May I please have every record restated word for word, with the images left out?

▶ **Information supplied**
################

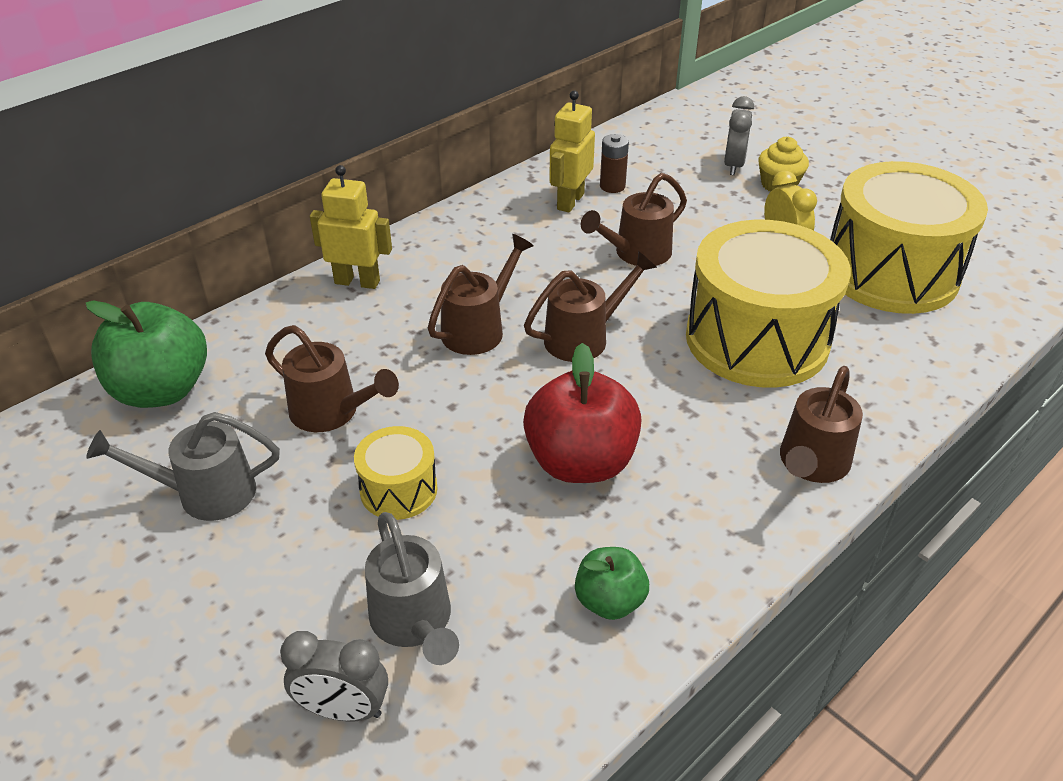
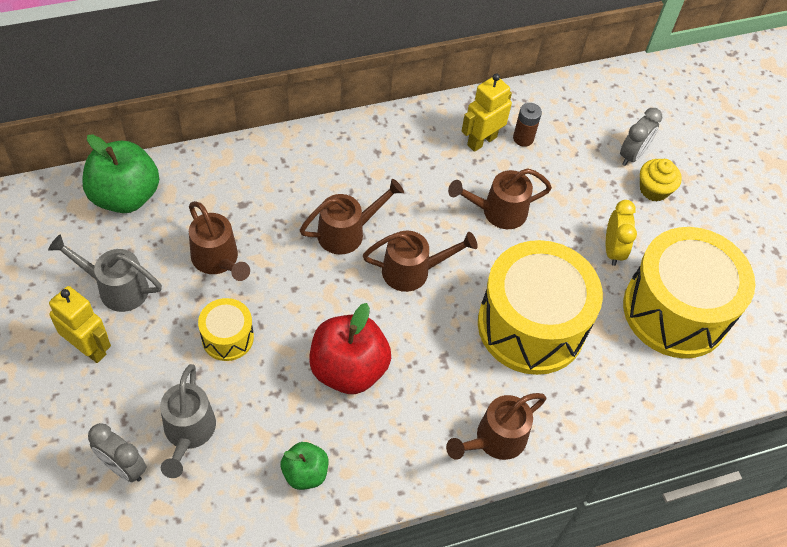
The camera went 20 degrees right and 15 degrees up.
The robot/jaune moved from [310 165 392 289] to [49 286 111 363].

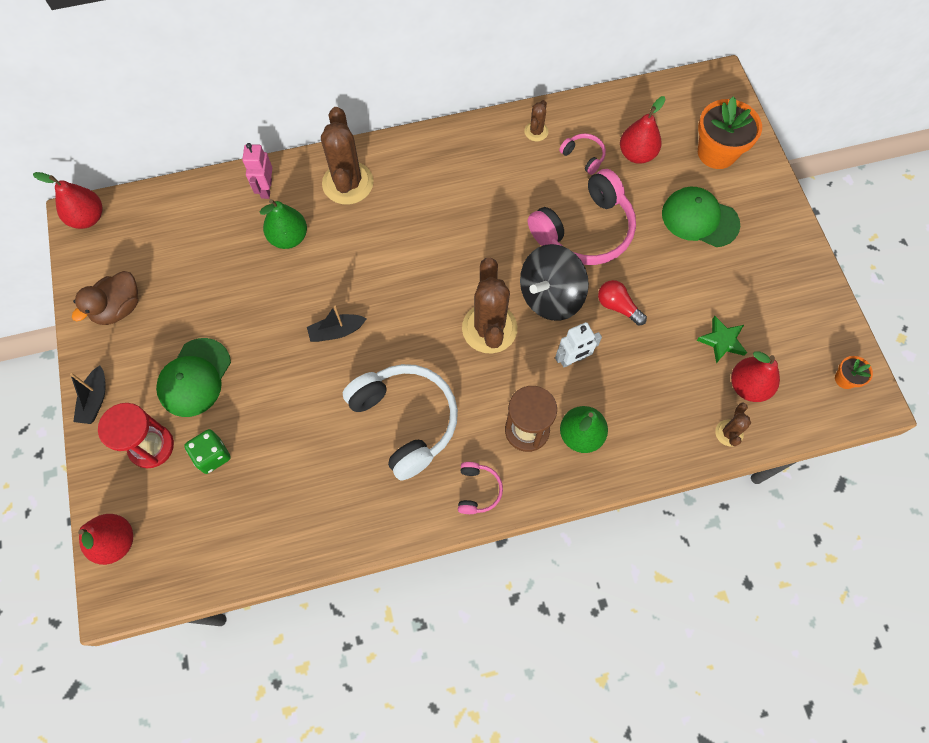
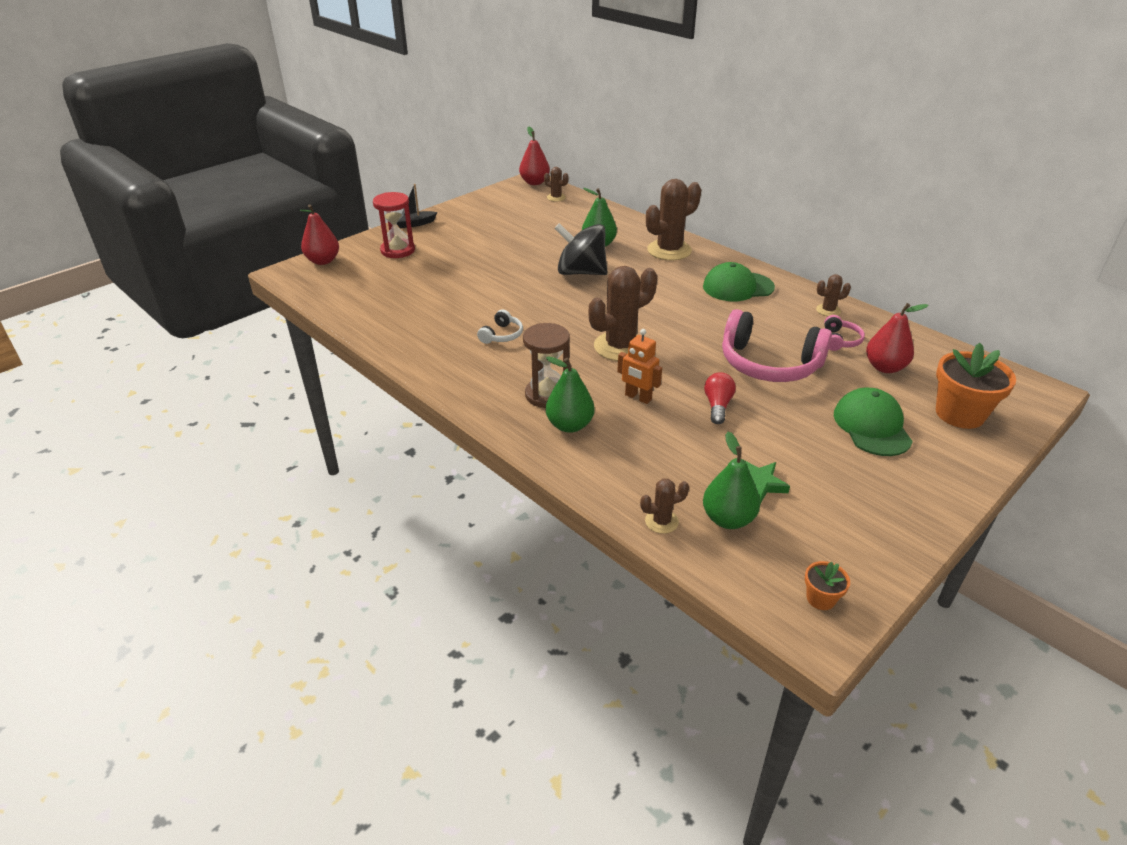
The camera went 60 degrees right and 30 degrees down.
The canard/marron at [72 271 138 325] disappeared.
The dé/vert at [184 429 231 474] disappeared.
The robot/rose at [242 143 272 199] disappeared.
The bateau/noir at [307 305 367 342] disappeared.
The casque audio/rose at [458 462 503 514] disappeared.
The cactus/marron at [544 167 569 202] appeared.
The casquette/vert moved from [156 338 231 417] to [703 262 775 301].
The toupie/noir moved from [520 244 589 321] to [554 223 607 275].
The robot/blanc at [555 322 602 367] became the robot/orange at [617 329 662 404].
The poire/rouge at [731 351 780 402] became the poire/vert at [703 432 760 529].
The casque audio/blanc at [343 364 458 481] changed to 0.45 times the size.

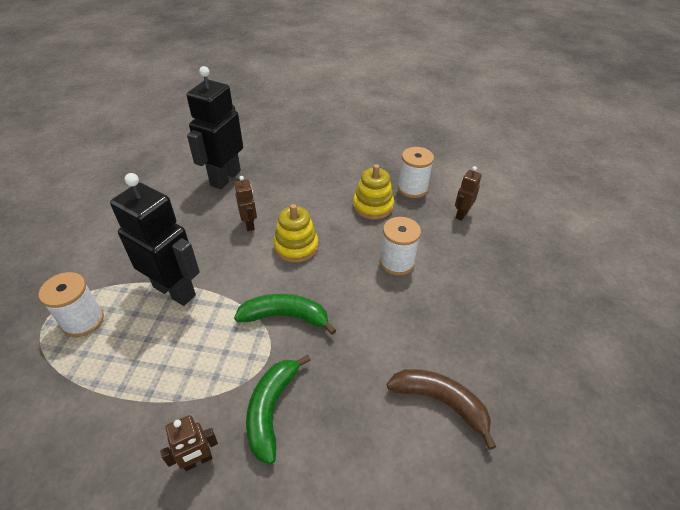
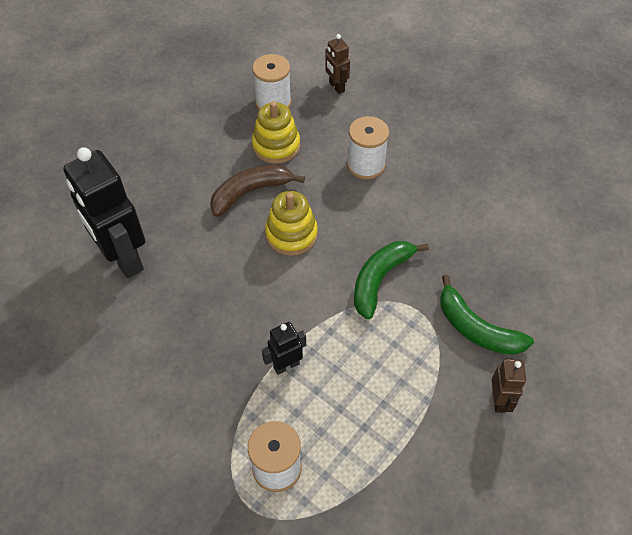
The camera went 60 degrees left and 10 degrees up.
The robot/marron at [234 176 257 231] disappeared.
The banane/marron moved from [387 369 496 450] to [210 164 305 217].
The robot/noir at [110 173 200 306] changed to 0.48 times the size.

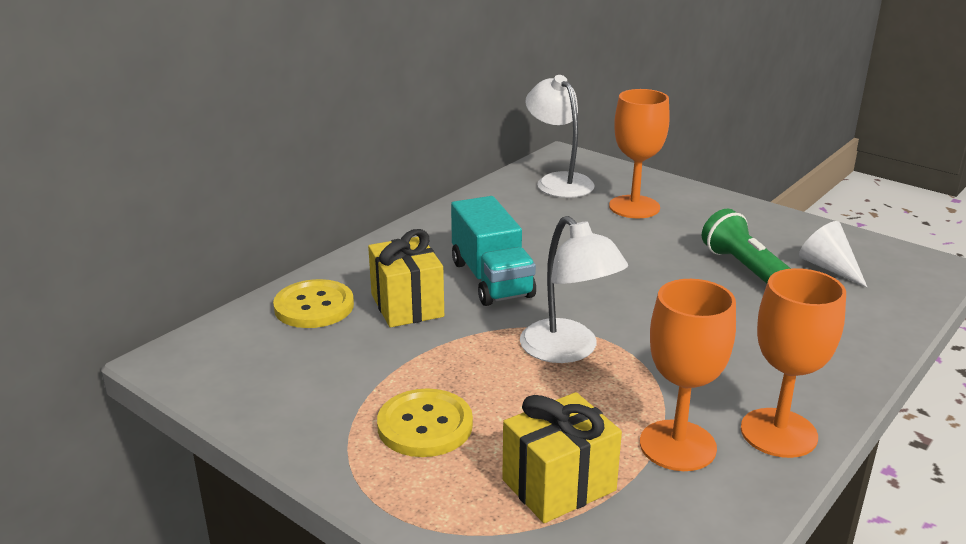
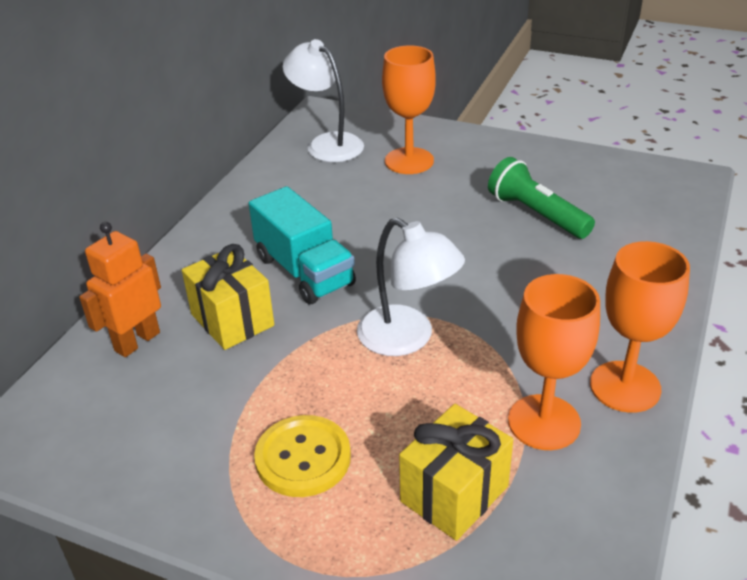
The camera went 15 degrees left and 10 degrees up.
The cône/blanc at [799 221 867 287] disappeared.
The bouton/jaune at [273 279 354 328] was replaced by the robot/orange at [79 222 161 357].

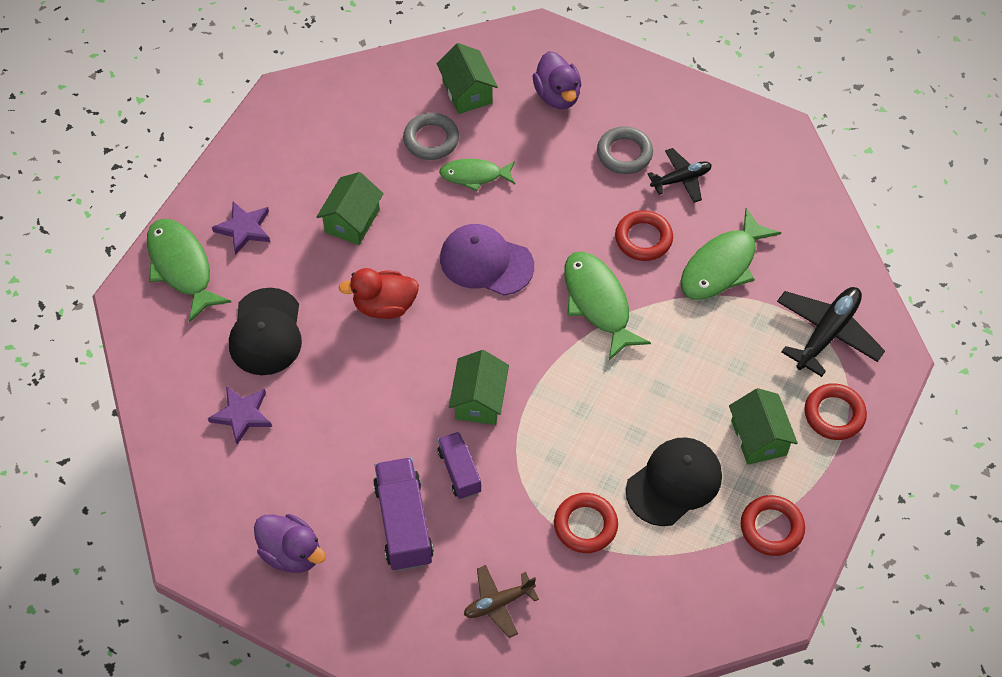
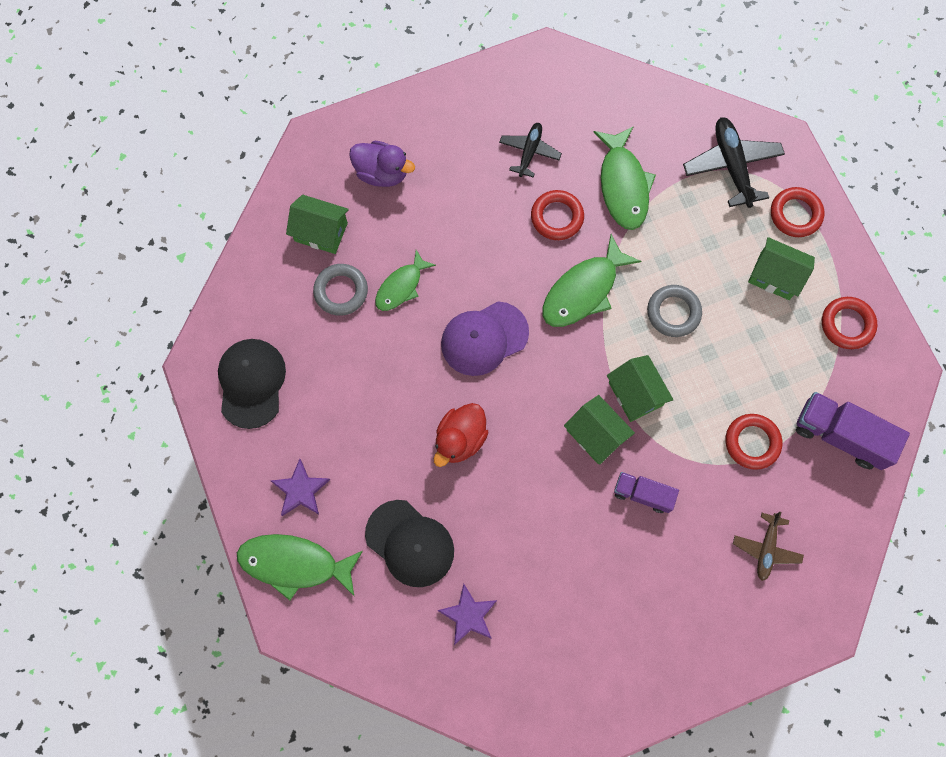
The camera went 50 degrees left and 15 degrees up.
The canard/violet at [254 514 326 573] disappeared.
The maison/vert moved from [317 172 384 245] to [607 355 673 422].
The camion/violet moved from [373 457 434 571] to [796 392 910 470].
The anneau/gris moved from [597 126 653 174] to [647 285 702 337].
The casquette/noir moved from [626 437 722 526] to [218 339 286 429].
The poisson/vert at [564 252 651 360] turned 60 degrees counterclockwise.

################

▶ **Exercise output**
The camera went 20 degrees right and 15 degrees up.
The robot/jaune moved from [310 165 392 289] to [49 286 111 363].

The camera went 60 degrees right and 30 degrees down.
The canard/marron at [72 271 138 325] disappeared.
The dé/vert at [184 429 231 474] disappeared.
The robot/rose at [242 143 272 199] disappeared.
The bateau/noir at [307 305 367 342] disappeared.
The casque audio/rose at [458 462 503 514] disappeared.
The cactus/marron at [544 167 569 202] appeared.
The casquette/vert moved from [156 338 231 417] to [703 262 775 301].
The toupie/noir moved from [520 244 589 321] to [554 223 607 275].
The robot/blanc at [555 322 602 367] became the robot/orange at [617 329 662 404].
The poire/rouge at [731 351 780 402] became the poire/vert at [703 432 760 529].
The casque audio/blanc at [343 364 458 481] changed to 0.45 times the size.

The camera went 60 degrees left and 10 degrees up.
The robot/marron at [234 176 257 231] disappeared.
The banane/marron moved from [387 369 496 450] to [210 164 305 217].
The robot/noir at [110 173 200 306] changed to 0.48 times the size.

The camera went 15 degrees left and 10 degrees up.
The cône/blanc at [799 221 867 287] disappeared.
The bouton/jaune at [273 279 354 328] was replaced by the robot/orange at [79 222 161 357].

The camera went 50 degrees left and 15 degrees up.
The canard/violet at [254 514 326 573] disappeared.
The maison/vert moved from [317 172 384 245] to [607 355 673 422].
The camion/violet moved from [373 457 434 571] to [796 392 910 470].
The anneau/gris moved from [597 126 653 174] to [647 285 702 337].
The casquette/noir moved from [626 437 722 526] to [218 339 286 429].
The poisson/vert at [564 252 651 360] turned 60 degrees counterclockwise.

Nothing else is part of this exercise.